■ Data records ■
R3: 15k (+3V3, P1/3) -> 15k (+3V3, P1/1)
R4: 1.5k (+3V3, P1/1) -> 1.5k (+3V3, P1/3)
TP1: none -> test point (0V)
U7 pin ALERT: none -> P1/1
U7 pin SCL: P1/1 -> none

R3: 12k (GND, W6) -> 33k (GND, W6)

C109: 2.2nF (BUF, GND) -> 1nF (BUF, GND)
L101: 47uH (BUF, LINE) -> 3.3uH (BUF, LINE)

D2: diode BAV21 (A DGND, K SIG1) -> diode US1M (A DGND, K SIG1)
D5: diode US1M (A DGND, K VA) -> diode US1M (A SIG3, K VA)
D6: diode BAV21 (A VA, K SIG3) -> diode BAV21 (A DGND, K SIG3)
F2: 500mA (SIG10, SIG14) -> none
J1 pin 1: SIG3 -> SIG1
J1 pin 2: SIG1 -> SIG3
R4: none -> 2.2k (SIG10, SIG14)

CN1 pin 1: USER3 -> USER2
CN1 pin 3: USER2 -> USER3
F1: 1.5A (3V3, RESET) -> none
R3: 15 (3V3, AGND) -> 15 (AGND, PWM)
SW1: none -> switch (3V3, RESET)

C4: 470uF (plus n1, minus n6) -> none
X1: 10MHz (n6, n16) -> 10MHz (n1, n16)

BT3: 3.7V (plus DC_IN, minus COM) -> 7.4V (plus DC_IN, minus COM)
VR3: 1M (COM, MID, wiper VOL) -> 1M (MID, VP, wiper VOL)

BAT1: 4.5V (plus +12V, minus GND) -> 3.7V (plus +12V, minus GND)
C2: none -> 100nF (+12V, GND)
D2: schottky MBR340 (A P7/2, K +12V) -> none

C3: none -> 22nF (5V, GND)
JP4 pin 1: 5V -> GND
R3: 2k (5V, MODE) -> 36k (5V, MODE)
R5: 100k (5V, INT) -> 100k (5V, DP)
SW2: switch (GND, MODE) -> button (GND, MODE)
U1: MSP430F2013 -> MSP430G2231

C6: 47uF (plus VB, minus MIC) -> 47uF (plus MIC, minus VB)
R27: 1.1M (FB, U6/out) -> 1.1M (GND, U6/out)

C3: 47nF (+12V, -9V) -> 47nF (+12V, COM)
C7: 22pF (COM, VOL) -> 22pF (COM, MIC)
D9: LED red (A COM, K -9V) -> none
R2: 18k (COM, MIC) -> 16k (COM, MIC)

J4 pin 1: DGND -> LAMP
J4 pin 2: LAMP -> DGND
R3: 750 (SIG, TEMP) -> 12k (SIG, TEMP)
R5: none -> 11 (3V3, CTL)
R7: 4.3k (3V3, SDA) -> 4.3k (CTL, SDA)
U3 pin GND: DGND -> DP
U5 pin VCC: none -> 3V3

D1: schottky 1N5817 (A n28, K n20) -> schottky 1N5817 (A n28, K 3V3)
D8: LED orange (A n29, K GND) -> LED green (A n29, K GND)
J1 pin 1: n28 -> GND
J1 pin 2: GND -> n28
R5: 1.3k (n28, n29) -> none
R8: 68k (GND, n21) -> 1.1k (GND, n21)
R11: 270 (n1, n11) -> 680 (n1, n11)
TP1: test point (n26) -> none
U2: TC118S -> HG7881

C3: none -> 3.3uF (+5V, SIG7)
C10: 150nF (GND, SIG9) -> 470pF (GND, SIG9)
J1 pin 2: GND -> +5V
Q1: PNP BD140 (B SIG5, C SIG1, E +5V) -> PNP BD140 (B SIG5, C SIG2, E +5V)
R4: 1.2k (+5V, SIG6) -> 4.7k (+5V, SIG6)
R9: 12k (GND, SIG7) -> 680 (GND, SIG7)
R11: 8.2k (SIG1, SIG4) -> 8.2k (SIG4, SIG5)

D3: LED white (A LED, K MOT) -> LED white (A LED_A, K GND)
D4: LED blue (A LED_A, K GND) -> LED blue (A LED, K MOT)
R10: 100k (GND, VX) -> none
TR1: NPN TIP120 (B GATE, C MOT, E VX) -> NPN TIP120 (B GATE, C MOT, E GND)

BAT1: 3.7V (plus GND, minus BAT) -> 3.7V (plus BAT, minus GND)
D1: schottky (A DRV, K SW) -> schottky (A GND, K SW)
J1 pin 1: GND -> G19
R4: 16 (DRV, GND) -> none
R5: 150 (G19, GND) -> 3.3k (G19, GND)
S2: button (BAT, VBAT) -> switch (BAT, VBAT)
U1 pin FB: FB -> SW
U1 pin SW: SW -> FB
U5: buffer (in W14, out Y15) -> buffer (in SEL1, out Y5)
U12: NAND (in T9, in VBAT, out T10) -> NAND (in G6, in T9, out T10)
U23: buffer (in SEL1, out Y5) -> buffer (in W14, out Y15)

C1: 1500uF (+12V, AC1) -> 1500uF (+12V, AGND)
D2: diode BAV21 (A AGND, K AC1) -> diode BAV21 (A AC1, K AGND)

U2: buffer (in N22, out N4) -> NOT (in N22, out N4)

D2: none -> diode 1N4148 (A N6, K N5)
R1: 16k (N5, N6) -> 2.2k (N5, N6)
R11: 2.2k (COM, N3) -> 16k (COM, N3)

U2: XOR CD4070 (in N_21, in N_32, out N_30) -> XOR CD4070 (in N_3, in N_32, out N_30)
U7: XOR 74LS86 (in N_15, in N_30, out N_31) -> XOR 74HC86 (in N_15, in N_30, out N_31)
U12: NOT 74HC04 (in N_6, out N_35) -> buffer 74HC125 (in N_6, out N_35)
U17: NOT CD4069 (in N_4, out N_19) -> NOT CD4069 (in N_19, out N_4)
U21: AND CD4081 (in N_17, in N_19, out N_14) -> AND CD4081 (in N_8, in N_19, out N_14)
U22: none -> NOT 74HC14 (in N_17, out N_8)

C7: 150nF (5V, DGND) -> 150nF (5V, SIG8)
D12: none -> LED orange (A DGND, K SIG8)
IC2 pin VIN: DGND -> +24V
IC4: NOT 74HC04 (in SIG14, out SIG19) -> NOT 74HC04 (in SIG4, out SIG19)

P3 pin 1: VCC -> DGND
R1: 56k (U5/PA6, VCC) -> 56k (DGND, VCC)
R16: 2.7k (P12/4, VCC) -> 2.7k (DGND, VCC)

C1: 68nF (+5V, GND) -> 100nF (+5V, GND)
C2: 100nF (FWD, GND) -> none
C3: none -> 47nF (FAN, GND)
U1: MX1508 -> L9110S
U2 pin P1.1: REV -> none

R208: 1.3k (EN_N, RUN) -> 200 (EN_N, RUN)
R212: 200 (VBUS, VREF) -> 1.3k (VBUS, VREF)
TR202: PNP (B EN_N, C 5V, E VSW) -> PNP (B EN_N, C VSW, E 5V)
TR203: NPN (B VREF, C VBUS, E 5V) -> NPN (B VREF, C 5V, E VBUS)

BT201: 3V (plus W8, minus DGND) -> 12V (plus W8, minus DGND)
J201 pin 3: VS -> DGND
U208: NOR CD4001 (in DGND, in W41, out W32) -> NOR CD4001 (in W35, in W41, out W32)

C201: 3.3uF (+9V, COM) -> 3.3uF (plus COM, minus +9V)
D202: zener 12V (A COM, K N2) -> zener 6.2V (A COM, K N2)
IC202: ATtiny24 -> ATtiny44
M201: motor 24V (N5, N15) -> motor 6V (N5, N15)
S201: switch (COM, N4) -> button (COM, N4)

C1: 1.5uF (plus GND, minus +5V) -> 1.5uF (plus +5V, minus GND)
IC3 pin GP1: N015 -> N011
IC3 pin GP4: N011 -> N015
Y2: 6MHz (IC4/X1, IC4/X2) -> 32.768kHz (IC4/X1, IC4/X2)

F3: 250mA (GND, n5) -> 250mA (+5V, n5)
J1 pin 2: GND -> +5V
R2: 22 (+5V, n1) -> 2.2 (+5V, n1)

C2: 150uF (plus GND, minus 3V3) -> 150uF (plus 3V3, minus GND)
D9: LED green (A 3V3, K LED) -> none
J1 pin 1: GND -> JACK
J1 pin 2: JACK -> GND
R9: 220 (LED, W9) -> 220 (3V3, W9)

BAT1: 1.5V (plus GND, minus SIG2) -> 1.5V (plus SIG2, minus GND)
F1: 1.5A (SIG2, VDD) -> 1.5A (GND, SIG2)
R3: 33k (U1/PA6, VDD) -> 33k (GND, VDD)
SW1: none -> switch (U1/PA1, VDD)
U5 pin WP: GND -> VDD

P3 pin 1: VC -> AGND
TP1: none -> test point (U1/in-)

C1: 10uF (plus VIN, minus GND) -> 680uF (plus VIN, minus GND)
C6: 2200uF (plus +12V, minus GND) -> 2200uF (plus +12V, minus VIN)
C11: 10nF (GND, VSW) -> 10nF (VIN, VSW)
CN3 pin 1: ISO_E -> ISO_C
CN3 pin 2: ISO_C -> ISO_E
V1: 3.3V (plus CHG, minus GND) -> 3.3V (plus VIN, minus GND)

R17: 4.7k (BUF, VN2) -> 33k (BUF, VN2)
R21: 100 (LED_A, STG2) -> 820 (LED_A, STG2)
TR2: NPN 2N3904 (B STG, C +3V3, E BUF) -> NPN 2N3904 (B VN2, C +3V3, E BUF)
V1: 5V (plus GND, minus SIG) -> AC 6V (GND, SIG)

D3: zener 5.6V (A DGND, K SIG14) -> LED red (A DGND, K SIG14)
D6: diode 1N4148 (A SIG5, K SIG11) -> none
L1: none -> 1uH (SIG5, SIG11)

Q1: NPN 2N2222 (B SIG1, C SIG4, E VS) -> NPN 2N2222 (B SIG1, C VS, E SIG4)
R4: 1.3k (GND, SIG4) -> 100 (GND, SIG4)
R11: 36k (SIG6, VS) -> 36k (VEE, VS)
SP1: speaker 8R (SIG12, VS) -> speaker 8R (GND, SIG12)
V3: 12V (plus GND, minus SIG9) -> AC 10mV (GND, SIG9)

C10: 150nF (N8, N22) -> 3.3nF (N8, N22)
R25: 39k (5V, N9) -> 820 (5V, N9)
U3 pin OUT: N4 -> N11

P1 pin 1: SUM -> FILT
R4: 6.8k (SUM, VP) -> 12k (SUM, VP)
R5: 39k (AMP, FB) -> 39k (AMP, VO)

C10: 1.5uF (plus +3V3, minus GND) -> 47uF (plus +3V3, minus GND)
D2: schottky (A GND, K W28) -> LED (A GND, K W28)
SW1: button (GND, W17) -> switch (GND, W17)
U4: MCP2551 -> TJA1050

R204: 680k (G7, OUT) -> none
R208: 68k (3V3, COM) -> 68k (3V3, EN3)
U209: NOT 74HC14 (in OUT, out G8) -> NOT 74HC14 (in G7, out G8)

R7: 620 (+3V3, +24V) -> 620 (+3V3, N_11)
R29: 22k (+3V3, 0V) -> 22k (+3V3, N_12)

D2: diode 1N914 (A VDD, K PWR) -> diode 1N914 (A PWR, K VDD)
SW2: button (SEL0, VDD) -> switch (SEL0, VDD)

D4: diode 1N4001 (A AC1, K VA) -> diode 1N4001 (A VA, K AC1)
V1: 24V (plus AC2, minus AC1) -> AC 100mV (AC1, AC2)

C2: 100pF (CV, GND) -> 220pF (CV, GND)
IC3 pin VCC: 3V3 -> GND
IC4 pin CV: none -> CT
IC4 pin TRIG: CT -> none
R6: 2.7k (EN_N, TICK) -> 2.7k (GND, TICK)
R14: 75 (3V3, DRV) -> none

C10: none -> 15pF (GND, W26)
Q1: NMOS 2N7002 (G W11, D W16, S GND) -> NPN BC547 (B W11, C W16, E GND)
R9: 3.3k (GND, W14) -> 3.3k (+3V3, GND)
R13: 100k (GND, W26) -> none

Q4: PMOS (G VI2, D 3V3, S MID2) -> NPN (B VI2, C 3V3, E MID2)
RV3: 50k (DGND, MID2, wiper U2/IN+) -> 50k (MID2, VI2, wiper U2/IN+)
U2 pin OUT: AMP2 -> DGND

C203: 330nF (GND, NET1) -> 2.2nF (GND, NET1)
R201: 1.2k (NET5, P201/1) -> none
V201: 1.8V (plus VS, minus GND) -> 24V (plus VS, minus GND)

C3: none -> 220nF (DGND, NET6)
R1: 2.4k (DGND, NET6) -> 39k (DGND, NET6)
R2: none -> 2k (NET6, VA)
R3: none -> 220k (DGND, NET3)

■ Exercise prompt ■
Please reproduce the lines from the line with "IC2 pin VIN: DGND -> +24V" to the line with "J1 pin 2: JACK -> GND", both ends included, exactly as they appear above.

■ Solution below ■
IC2 pin VIN: DGND -> +24V
IC4: NOT 74HC04 (in SIG14, out SIG19) -> NOT 74HC04 (in SIG4, out SIG19)

P3 pin 1: VCC -> DGND
R1: 56k (U5/PA6, VCC) -> 56k (DGND, VCC)
R16: 2.7k (P12/4, VCC) -> 2.7k (DGND, VCC)

C1: 68nF (+5V, GND) -> 100nF (+5V, GND)
C2: 100nF (FWD, GND) -> none
C3: none -> 47nF (FAN, GND)
U1: MX1508 -> L9110S
U2 pin P1.1: REV -> none

R208: 1.3k (EN_N, RUN) -> 200 (EN_N, RUN)
R212: 200 (VBUS, VREF) -> 1.3k (VBUS, VREF)
TR202: PNP (B EN_N, C 5V, E VSW) -> PNP (B EN_N, C VSW, E 5V)
TR203: NPN (B VREF, C VBUS, E 5V) -> NPN (B VREF, C 5V, E VBUS)

BT201: 3V (plus W8, minus DGND) -> 12V (plus W8, minus DGND)
J201 pin 3: VS -> DGND
U208: NOR CD4001 (in DGND, in W41, out W32) -> NOR CD4001 (in W35, in W41, out W32)

C201: 3.3uF (+9V, COM) -> 3.3uF (plus COM, minus +9V)
D202: zener 12V (A COM, K N2) -> zener 6.2V (A COM, K N2)
IC202: ATtiny24 -> ATtiny44
M201: motor 24V (N5, N15) -> motor 6V (N5, N15)
S201: switch (COM, N4) -> button (COM, N4)

C1: 1.5uF (plus GND, minus +5V) -> 1.5uF (plus +5V, minus GND)
IC3 pin GP1: N015 -> N011
IC3 pin GP4: N011 -> N015
Y2: 6MHz (IC4/X1, IC4/X2) -> 32.768kHz (IC4/X1, IC4/X2)

F3: 250mA (GND, n5) -> 250mA (+5V, n5)
J1 pin 2: GND -> +5V
R2: 22 (+5V, n1) -> 2.2 (+5V, n1)

C2: 150uF (plus GND, minus 3V3) -> 150uF (plus 3V3, minus GND)
D9: LED green (A 3V3, K LED) -> none
J1 pin 1: GND -> JACK
J1 pin 2: JACK -> GND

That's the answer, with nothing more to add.